◆ Work instruction ◆
Report each line of the data that contains the string "Outer".

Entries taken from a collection
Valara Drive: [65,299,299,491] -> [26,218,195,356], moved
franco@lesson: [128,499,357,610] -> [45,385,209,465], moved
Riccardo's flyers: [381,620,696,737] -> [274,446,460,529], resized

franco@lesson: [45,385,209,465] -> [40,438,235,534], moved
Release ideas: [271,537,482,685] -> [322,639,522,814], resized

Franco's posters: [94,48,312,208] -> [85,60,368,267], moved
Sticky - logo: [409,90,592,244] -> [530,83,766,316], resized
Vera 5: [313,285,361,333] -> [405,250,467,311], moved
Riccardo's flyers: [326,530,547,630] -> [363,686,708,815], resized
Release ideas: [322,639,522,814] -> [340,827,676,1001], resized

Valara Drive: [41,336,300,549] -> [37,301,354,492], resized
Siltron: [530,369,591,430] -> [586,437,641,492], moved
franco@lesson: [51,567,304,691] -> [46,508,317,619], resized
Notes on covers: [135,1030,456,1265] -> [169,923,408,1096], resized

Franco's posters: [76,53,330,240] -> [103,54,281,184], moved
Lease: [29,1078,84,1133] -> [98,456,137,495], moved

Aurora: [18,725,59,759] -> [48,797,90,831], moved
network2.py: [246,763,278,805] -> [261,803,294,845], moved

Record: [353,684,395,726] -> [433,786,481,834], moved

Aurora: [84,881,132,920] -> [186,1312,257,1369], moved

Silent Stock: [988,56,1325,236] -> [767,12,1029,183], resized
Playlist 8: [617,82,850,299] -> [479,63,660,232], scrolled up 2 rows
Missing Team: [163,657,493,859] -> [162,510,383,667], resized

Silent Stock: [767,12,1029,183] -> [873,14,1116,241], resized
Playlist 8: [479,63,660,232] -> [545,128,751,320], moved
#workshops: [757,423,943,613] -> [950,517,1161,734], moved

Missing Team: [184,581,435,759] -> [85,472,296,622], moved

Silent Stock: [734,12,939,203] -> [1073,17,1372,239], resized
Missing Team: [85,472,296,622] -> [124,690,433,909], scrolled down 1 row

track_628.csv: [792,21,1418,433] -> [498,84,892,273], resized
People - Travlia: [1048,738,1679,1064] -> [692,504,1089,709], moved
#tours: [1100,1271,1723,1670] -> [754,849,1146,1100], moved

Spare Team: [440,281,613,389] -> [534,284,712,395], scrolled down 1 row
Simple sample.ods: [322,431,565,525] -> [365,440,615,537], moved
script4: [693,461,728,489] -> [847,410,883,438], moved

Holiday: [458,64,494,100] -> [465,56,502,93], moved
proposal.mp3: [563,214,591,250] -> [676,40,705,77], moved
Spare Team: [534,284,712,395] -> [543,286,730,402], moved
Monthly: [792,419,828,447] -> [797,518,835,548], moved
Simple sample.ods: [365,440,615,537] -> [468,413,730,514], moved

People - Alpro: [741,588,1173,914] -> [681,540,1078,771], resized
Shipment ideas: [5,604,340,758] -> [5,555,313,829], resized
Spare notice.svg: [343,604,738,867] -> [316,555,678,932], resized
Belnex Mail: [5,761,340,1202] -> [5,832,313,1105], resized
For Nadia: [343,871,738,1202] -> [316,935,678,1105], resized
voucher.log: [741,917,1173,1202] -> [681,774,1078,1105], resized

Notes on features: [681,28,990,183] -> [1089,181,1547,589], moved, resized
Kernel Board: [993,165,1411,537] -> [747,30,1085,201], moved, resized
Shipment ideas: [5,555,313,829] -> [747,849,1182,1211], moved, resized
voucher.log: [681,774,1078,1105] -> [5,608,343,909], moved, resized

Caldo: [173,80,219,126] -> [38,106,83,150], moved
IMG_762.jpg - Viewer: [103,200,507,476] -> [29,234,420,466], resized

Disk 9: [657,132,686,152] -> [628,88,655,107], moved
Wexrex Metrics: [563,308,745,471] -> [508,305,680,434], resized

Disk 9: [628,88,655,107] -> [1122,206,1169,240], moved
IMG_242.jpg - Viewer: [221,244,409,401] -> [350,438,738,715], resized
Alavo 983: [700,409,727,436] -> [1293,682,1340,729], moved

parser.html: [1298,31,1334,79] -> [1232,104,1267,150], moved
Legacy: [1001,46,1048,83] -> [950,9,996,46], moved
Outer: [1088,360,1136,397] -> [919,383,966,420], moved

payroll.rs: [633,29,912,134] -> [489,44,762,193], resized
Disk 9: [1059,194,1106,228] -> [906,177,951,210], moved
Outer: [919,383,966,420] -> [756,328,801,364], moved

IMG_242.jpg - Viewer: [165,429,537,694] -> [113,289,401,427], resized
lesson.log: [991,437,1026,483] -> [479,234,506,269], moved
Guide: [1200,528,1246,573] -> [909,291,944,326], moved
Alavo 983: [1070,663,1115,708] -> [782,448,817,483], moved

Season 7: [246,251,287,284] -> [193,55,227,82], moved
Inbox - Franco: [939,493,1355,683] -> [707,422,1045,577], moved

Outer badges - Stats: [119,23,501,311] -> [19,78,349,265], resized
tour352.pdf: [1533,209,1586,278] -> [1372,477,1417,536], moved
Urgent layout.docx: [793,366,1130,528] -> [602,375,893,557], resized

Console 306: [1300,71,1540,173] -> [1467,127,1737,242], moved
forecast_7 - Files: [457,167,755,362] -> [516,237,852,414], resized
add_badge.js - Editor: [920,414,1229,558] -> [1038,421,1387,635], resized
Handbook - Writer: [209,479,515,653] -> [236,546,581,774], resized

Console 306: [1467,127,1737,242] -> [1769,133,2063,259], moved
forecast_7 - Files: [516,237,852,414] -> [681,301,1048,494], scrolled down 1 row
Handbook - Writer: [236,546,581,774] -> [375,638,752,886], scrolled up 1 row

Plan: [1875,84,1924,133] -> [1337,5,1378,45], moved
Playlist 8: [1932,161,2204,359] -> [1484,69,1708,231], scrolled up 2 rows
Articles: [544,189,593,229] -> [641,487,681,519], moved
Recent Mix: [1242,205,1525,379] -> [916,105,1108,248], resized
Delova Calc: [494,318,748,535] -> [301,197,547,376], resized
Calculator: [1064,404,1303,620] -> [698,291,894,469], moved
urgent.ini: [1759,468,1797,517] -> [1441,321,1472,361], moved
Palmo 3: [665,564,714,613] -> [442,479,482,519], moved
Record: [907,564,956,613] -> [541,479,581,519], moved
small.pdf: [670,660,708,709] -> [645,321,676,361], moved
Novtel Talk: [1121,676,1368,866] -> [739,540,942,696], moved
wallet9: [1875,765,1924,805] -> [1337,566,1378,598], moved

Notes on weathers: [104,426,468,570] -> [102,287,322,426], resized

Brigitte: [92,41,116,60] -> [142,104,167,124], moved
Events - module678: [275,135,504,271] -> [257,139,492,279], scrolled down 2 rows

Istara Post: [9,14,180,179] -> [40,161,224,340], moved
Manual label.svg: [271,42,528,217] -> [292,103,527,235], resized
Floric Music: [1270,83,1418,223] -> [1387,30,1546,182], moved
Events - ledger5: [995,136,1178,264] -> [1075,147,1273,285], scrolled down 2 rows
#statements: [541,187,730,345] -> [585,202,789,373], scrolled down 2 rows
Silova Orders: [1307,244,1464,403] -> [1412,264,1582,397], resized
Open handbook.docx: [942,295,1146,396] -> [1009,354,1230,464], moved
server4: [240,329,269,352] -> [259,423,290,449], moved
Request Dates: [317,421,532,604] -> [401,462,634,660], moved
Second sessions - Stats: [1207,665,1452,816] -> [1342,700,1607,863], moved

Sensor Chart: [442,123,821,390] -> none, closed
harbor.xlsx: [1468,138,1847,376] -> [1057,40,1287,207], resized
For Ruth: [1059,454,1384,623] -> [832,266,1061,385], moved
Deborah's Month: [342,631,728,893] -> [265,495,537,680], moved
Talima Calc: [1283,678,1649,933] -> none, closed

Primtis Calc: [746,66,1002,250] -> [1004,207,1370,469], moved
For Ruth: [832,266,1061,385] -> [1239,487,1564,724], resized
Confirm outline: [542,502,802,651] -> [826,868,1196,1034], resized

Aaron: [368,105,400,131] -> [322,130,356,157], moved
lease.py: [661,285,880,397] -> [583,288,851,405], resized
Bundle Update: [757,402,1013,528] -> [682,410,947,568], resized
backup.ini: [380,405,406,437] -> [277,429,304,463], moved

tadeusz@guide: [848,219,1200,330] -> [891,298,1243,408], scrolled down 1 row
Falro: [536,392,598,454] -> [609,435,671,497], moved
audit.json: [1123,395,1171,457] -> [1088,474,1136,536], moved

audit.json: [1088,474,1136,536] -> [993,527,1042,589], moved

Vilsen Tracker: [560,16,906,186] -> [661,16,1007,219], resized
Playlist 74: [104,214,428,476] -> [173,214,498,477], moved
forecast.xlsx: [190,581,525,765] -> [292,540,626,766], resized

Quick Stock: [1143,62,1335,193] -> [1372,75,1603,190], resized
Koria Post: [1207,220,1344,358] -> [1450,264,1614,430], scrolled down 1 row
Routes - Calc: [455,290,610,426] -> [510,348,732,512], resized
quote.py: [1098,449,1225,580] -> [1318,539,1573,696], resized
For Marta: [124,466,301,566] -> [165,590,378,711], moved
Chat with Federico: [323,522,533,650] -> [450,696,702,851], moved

◆ Answer box ◆
Outer: [1088,360,1136,397] -> [919,383,966,420], moved
Outer: [919,383,966,420] -> [756,328,801,364], moved
Outer badges - Stats: [119,23,501,311] -> [19,78,349,265], resized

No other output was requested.